WHAT NEEDS TO BE DONE:
Every record below needs to be printed again exactly.

(Beginning of DATA IN THIS EXERCISE)

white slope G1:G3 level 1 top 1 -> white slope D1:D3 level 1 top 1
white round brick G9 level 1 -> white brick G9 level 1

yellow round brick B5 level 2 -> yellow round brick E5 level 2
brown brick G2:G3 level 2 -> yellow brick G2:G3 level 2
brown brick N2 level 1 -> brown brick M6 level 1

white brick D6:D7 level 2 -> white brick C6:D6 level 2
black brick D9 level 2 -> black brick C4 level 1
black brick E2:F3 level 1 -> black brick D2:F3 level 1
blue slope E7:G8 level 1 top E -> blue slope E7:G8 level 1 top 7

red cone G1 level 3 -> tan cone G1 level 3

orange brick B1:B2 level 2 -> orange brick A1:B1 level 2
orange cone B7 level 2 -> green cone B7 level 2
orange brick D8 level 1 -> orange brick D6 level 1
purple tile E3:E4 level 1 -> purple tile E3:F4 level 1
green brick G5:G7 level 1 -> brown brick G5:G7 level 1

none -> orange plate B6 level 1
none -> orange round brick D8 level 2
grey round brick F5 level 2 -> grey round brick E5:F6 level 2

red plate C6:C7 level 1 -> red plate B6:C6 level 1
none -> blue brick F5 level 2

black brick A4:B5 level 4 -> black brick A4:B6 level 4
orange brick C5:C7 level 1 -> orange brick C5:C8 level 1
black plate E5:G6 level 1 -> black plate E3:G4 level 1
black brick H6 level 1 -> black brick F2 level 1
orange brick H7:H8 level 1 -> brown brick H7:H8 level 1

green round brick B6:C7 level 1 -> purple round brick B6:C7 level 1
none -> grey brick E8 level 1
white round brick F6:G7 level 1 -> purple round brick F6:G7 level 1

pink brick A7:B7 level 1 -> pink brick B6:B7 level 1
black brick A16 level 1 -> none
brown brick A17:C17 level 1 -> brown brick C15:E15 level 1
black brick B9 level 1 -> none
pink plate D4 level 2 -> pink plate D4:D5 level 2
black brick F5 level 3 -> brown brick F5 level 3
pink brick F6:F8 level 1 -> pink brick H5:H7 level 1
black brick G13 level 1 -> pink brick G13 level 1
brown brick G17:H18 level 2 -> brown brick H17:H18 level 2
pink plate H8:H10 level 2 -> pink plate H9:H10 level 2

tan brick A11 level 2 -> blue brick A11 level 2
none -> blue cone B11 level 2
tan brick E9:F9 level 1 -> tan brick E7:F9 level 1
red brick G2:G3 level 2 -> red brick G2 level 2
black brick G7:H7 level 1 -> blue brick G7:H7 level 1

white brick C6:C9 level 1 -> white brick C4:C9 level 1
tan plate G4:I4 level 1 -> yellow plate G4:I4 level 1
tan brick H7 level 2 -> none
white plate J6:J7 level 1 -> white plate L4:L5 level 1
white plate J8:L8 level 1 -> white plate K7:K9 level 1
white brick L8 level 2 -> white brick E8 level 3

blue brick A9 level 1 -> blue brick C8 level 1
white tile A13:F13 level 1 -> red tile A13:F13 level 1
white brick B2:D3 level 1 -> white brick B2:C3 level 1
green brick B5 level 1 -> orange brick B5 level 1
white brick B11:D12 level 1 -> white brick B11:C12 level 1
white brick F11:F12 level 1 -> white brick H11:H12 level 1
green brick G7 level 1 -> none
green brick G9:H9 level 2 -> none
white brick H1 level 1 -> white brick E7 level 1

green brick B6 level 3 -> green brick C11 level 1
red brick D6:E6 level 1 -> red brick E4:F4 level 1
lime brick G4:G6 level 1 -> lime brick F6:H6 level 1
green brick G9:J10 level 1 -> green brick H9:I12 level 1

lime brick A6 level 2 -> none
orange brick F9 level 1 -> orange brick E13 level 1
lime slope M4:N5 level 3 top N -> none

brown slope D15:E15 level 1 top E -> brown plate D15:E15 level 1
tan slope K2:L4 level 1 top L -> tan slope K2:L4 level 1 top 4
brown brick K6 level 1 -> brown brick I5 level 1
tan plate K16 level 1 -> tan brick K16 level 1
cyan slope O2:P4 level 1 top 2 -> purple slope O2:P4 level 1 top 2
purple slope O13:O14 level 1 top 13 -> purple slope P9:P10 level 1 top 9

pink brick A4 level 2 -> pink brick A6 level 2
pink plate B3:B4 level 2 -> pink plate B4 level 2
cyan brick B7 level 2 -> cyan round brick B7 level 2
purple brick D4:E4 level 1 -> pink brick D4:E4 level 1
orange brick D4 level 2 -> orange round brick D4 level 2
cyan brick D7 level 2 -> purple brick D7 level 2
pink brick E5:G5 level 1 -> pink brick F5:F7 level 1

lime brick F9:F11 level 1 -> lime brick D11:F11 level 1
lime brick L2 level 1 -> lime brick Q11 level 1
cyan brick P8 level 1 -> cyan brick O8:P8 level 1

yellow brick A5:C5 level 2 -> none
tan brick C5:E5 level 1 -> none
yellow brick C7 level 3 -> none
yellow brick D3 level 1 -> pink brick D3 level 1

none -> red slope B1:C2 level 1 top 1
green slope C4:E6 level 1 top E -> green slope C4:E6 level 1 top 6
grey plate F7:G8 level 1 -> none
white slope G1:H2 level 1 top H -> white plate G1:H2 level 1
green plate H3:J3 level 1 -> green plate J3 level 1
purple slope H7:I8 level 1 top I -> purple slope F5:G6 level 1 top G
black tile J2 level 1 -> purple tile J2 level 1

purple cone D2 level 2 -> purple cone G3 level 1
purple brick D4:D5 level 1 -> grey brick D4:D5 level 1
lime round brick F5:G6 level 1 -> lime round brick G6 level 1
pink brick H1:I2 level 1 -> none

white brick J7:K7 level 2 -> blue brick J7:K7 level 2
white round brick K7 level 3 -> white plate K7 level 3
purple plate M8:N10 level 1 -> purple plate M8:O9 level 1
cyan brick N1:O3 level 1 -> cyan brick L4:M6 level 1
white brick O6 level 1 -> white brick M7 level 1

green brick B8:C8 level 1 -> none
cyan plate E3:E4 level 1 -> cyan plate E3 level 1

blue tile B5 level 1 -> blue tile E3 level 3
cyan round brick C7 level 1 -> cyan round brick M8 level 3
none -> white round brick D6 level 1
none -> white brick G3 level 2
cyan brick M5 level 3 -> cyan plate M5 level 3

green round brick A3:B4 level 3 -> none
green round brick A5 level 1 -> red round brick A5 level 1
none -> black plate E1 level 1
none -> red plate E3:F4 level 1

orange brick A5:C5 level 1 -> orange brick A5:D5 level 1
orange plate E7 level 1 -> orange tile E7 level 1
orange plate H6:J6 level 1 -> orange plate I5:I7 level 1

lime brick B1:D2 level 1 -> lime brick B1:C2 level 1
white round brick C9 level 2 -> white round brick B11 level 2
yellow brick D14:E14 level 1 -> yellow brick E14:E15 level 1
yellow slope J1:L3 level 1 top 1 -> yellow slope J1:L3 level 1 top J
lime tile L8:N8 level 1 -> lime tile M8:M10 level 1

(End of DATA IN THIS EXERCISE)

ANSWER SPACE:
white slope G1:G3 level 1 top 1 -> white slope D1:D3 level 1 top 1
white round brick G9 level 1 -> white brick G9 level 1

yellow round brick B5 level 2 -> yellow round brick E5 level 2
brown brick G2:G3 level 2 -> yellow brick G2:G3 level 2
brown brick N2 level 1 -> brown brick M6 level 1

white brick D6:D7 level 2 -> white brick C6:D6 level 2
black brick D9 level 2 -> black brick C4 level 1
black brick E2:F3 level 1 -> black brick D2:F3 level 1
blue slope E7:G8 level 1 top E -> blue slope E7:G8 level 1 top 7

red cone G1 level 3 -> tan cone G1 level 3

orange brick B1:B2 level 2 -> orange brick A1:B1 level 2
orange cone B7 level 2 -> green cone B7 level 2
orange brick D8 level 1 -> orange brick D6 level 1
purple tile E3:E4 level 1 -> purple tile E3:F4 level 1
green brick G5:G7 level 1 -> brown brick G5:G7 level 1

none -> orange plate B6 level 1
none -> orange round brick D8 level 2
grey round brick F5 level 2 -> grey round brick E5:F6 level 2

red plate C6:C7 level 1 -> red plate B6:C6 level 1
none -> blue brick F5 level 2

black brick A4:B5 level 4 -> black brick A4:B6 level 4
orange brick C5:C7 level 1 -> orange brick C5:C8 level 1
black plate E5:G6 level 1 -> black plate E3:G4 level 1
black brick H6 level 1 -> black brick F2 level 1
orange brick H7:H8 level 1 -> brown brick H7:H8 level 1

green round brick B6:C7 level 1 -> purple round brick B6:C7 level 1
none -> grey brick E8 level 1
white round brick F6:G7 level 1 -> purple round brick F6:G7 level 1

pink brick A7:B7 level 1 -> pink brick B6:B7 level 1
black brick A16 level 1 -> none
brown brick A17:C17 level 1 -> brown brick C15:E15 level 1
black brick B9 level 1 -> none
pink plate D4 level 2 -> pink plate D4:D5 level 2
black brick F5 level 3 -> brown brick F5 level 3
pink brick F6:F8 level 1 -> pink brick H5:H7 level 1
black brick G13 level 1 -> pink brick G13 level 1
brown brick G17:H18 level 2 -> brown brick H17:H18 level 2
pink plate H8:H10 level 2 -> pink plate H9:H10 level 2

tan brick A11 level 2 -> blue brick A11 level 2
none -> blue cone B11 level 2
tan brick E9:F9 level 1 -> tan brick E7:F9 level 1
red brick G2:G3 level 2 -> red brick G2 level 2
black brick G7:H7 level 1 -> blue brick G7:H7 level 1

white brick C6:C9 level 1 -> white brick C4:C9 level 1
tan plate G4:I4 level 1 -> yellow plate G4:I4 level 1
tan brick H7 level 2 -> none
white plate J6:J7 level 1 -> white plate L4:L5 level 1
white plate J8:L8 level 1 -> white plate K7:K9 level 1
white brick L8 level 2 -> white brick E8 level 3

blue brick A9 level 1 -> blue brick C8 level 1
white tile A13:F13 level 1 -> red tile A13:F13 level 1
white brick B2:D3 level 1 -> white brick B2:C3 level 1
green brick B5 level 1 -> orange brick B5 level 1
white brick B11:D12 level 1 -> white brick B11:C12 level 1
white brick F11:F12 level 1 -> white brick H11:H12 level 1
green brick G7 level 1 -> none
green brick G9:H9 level 2 -> none
white brick H1 level 1 -> white brick E7 level 1

green brick B6 level 3 -> green brick C11 level 1
red brick D6:E6 level 1 -> red brick E4:F4 level 1
lime brick G4:G6 level 1 -> lime brick F6:H6 level 1
green brick G9:J10 level 1 -> green brick H9:I12 level 1

lime brick A6 level 2 -> none
orange brick F9 level 1 -> orange brick E13 level 1
lime slope M4:N5 level 3 top N -> none

brown slope D15:E15 level 1 top E -> brown plate D15:E15 level 1
tan slope K2:L4 level 1 top L -> tan slope K2:L4 level 1 top 4
brown brick K6 level 1 -> brown brick I5 level 1
tan plate K16 level 1 -> tan brick K16 level 1
cyan slope O2:P4 level 1 top 2 -> purple slope O2:P4 level 1 top 2
purple slope O13:O14 level 1 top 13 -> purple slope P9:P10 level 1 top 9

pink brick A4 level 2 -> pink brick A6 level 2
pink plate B3:B4 level 2 -> pink plate B4 level 2
cyan brick B7 level 2 -> cyan round brick B7 level 2
purple brick D4:E4 level 1 -> pink brick D4:E4 level 1
orange brick D4 level 2 -> orange round brick D4 level 2
cyan brick D7 level 2 -> purple brick D7 level 2
pink brick E5:G5 level 1 -> pink brick F5:F7 level 1

lime brick F9:F11 level 1 -> lime brick D11:F11 level 1
lime brick L2 level 1 -> lime brick Q11 level 1
cyan brick P8 level 1 -> cyan brick O8:P8 level 1

yellow brick A5:C5 level 2 -> none
tan brick C5:E5 level 1 -> none
yellow brick C7 level 3 -> none
yellow brick D3 level 1 -> pink brick D3 level 1

none -> red slope B1:C2 level 1 top 1
green slope C4:E6 level 1 top E -> green slope C4:E6 level 1 top 6
grey plate F7:G8 level 1 -> none
white slope G1:H2 level 1 top H -> white plate G1:H2 level 1
green plate H3:J3 level 1 -> green plate J3 level 1
purple slope H7:I8 level 1 top I -> purple slope F5:G6 level 1 top G
black tile J2 level 1 -> purple tile J2 level 1

purple cone D2 level 2 -> purple cone G3 level 1
purple brick D4:D5 level 1 -> grey brick D4:D5 level 1
lime round brick F5:G6 level 1 -> lime round brick G6 level 1
pink brick H1:I2 level 1 -> none

white brick J7:K7 level 2 -> blue brick J7:K7 level 2
white round brick K7 level 3 -> white plate K7 level 3
purple plate M8:N10 level 1 -> purple plate M8:O9 level 1
cyan brick N1:O3 level 1 -> cyan brick L4:M6 level 1
white brick O6 level 1 -> white brick M7 level 1

green brick B8:C8 level 1 -> none
cyan plate E3:E4 level 1 -> cyan plate E3 level 1

blue tile B5 level 1 -> blue tile E3 level 3
cyan round brick C7 level 1 -> cyan round brick M8 level 3
none -> white round brick D6 level 1
none -> white brick G3 level 2
cyan brick M5 level 3 -> cyan plate M5 level 3

green round brick A3:B4 level 3 -> none
green round brick A5 level 1 -> red round brick A5 level 1
none -> black plate E1 level 1
none -> red plate E3:F4 level 1

orange brick A5:C5 level 1 -> orange brick A5:D5 level 1
orange plate E7 level 1 -> orange tile E7 level 1
orange plate H6:J6 level 1 -> orange plate I5:I7 level 1

lime brick B1:D2 level 1 -> lime brick B1:C2 level 1
white round brick C9 level 2 -> white round brick B11 level 2
yellow brick D14:E14 level 1 -> yellow brick E14:E15 level 1
yellow slope J1:L3 level 1 top 1 -> yellow slope J1:L3 level 1 top J
lime tile L8:N8 level 1 -> lime tile M8:M10 level 1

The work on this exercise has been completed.